[[ RECORDED INFORMATION open ]]

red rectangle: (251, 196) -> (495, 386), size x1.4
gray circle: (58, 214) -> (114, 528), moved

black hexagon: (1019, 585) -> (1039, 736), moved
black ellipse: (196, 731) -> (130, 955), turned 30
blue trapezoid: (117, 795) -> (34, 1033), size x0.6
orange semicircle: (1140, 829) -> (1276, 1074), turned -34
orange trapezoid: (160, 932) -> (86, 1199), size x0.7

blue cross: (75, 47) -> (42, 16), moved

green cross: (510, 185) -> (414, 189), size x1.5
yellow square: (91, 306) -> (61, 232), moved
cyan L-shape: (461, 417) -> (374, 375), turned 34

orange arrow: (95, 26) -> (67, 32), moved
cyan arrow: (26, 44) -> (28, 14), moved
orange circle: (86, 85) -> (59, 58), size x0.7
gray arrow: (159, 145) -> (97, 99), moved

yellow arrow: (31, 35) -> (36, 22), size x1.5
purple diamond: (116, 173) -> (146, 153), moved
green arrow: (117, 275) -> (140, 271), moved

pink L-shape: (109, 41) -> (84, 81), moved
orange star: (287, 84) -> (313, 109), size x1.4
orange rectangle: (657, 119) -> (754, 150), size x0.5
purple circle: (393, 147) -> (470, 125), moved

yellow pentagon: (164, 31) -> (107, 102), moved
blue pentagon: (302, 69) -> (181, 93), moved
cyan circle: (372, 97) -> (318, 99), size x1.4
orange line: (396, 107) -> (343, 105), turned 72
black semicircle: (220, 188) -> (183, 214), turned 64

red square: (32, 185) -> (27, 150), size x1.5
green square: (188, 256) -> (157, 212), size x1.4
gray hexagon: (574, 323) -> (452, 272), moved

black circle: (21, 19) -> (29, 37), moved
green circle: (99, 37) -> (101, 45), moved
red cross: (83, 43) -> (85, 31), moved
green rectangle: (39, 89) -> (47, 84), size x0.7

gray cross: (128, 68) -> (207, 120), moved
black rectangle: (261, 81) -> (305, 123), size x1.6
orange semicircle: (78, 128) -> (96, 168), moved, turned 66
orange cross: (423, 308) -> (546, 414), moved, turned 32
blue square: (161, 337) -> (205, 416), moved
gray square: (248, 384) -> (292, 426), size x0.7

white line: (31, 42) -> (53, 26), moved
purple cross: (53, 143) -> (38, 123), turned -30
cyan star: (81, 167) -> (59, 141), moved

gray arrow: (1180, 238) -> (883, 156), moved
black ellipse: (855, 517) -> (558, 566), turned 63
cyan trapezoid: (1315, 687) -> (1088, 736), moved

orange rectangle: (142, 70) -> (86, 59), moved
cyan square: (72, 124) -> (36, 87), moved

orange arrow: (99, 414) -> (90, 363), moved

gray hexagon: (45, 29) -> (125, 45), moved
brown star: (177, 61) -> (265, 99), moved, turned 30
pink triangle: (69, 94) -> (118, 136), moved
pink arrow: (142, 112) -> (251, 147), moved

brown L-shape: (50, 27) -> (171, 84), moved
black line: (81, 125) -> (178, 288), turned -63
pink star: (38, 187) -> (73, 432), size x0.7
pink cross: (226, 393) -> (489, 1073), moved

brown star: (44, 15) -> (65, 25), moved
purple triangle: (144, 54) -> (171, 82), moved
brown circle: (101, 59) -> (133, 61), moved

[[ RECORDED INFORMATION closed ]]

## DESCRIPTION OF THE TASK
If a line in the records above has the word "cyan", copy it out.

## RESULT BELOW
cyan L-shape: (461, 417) -> (374, 375), turned 34
cyan arrow: (26, 44) -> (28, 14), moved
cyan circle: (372, 97) -> (318, 99), size x1.4
cyan star: (81, 167) -> (59, 141), moved
cyan trapezoid: (1315, 687) -> (1088, 736), moved
cyan square: (72, 124) -> (36, 87), moved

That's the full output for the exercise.